## PROBLEM DETAILS
From the records below, transcribe only the lines running from the one with "(143, 179) = (508, 563): white" through the one with "(479, 434) = (860, 130): none -> white button". Keep both of those end lines.

[Dataset items]
-.-.-
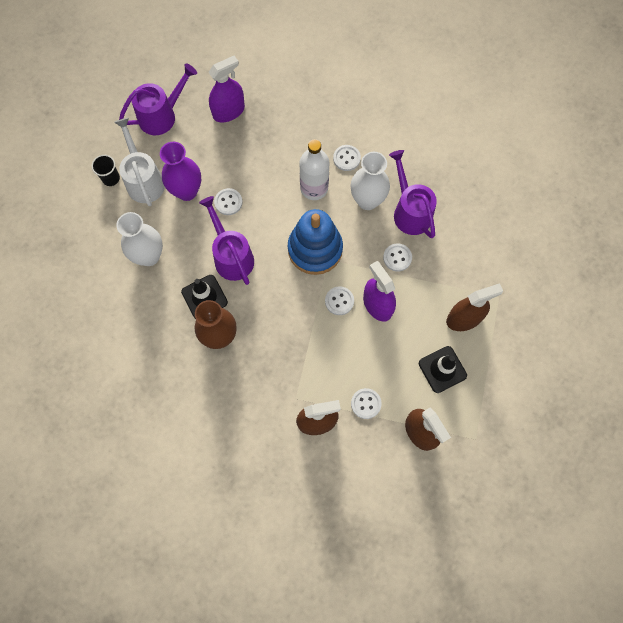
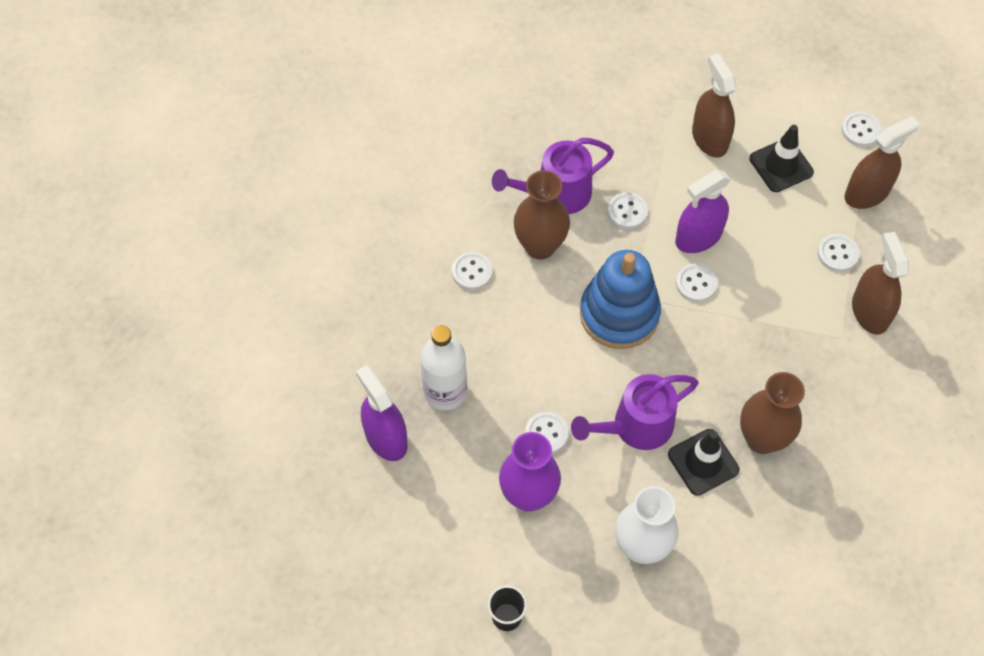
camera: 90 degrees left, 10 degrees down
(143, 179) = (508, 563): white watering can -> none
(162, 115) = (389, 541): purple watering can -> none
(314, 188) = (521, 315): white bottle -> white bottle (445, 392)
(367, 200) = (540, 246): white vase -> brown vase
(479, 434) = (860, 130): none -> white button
-.-.-
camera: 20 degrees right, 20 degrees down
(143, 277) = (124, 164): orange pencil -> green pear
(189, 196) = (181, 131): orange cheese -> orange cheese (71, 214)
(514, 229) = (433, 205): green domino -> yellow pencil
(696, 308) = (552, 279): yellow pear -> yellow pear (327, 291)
-.-.-
## OUTPUT OF THE TASK
(143, 179) = (508, 563): white watering can -> none
(162, 115) = (389, 541): purple watering can -> none
(314, 188) = (521, 315): white bottle -> white bottle (445, 392)
(367, 200) = (540, 246): white vase -> brown vase
(479, 434) = (860, 130): none -> white button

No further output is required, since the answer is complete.